AIM OF THE TASK: Reproduce the entries below exactly, but only from the line containing "none -> purple brick F2 level 2" to the line containing "none -> brown brick F1:G3 level 1", inclusive.

Stored data:

· · ·

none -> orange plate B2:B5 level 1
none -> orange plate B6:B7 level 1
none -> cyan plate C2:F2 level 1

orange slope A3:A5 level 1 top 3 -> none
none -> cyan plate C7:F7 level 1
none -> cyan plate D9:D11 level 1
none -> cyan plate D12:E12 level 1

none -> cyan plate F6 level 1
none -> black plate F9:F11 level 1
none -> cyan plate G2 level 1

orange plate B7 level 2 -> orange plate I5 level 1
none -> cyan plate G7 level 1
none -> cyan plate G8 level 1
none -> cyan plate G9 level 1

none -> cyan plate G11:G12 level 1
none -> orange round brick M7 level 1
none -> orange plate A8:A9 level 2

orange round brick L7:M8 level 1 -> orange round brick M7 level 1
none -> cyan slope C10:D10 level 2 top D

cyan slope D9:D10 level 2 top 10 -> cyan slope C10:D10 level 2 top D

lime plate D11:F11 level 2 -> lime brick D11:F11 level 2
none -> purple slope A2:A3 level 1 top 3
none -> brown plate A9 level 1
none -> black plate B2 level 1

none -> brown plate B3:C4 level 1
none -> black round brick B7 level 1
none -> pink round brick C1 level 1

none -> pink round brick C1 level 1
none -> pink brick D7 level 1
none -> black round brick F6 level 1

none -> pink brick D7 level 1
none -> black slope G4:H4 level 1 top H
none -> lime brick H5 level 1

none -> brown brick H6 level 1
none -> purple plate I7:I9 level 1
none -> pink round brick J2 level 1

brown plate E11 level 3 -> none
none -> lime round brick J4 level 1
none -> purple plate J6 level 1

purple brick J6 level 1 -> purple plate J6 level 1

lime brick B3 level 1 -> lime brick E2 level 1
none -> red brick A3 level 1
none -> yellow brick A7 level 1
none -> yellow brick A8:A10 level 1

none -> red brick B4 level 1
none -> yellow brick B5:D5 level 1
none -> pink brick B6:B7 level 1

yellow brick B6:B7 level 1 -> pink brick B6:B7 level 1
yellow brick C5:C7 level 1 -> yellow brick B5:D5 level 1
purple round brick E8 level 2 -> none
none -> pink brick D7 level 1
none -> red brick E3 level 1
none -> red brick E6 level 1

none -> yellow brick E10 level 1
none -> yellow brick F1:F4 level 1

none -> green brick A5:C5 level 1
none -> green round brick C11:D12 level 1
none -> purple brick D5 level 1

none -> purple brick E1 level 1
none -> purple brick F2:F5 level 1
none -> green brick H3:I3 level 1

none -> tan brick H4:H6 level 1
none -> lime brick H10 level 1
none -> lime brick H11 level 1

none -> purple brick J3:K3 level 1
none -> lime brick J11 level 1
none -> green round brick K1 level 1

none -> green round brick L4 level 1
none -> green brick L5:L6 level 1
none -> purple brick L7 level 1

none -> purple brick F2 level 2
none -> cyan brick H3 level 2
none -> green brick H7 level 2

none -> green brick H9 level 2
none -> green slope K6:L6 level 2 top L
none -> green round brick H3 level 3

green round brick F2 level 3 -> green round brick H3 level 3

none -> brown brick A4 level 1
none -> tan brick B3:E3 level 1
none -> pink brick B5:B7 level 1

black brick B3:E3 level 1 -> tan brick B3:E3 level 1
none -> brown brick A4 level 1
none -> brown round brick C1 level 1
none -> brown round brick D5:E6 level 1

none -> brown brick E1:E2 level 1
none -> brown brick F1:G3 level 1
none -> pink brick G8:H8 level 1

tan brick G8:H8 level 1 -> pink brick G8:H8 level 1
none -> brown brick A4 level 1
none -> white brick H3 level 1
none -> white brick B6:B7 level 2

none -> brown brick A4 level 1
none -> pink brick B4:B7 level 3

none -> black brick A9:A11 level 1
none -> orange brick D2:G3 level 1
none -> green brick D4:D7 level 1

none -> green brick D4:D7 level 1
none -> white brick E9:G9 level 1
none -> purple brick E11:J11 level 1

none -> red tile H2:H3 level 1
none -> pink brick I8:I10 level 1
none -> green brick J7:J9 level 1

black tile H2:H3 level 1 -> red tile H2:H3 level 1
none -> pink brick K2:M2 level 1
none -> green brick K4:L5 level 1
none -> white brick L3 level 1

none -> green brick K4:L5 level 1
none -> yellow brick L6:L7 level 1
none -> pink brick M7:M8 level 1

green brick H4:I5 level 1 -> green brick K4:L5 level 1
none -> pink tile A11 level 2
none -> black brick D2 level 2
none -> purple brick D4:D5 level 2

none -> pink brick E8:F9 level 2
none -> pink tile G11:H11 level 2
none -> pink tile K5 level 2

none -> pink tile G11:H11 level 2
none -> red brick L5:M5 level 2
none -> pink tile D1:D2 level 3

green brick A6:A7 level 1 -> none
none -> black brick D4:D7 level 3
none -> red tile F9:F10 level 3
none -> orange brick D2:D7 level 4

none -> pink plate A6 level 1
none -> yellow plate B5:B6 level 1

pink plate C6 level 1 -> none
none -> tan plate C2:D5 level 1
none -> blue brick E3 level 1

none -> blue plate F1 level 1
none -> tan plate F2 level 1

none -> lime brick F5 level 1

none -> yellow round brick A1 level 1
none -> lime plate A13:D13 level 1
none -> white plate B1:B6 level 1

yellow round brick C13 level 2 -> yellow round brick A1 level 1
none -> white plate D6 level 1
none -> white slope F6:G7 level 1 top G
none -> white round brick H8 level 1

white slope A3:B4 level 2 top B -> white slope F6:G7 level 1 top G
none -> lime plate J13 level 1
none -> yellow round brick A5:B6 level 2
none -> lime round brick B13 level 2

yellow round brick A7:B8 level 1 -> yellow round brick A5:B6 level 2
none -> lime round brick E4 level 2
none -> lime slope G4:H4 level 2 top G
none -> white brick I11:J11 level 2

· · ·

RESULT OF THIS EXERCISE:
none -> purple brick F2 level 2
none -> cyan brick H3 level 2
none -> green brick H7 level 2

none -> green brick H9 level 2
none -> green slope K6:L6 level 2 top L
none -> green round brick H3 level 3

green round brick F2 level 3 -> green round brick H3 level 3

none -> brown brick A4 level 1
none -> tan brick B3:E3 level 1
none -> pink brick B5:B7 level 1

black brick B3:E3 level 1 -> tan brick B3:E3 level 1
none -> brown brick A4 level 1
none -> brown round brick C1 level 1
none -> brown round brick D5:E6 level 1

none -> brown brick E1:E2 level 1
none -> brown brick F1:G3 level 1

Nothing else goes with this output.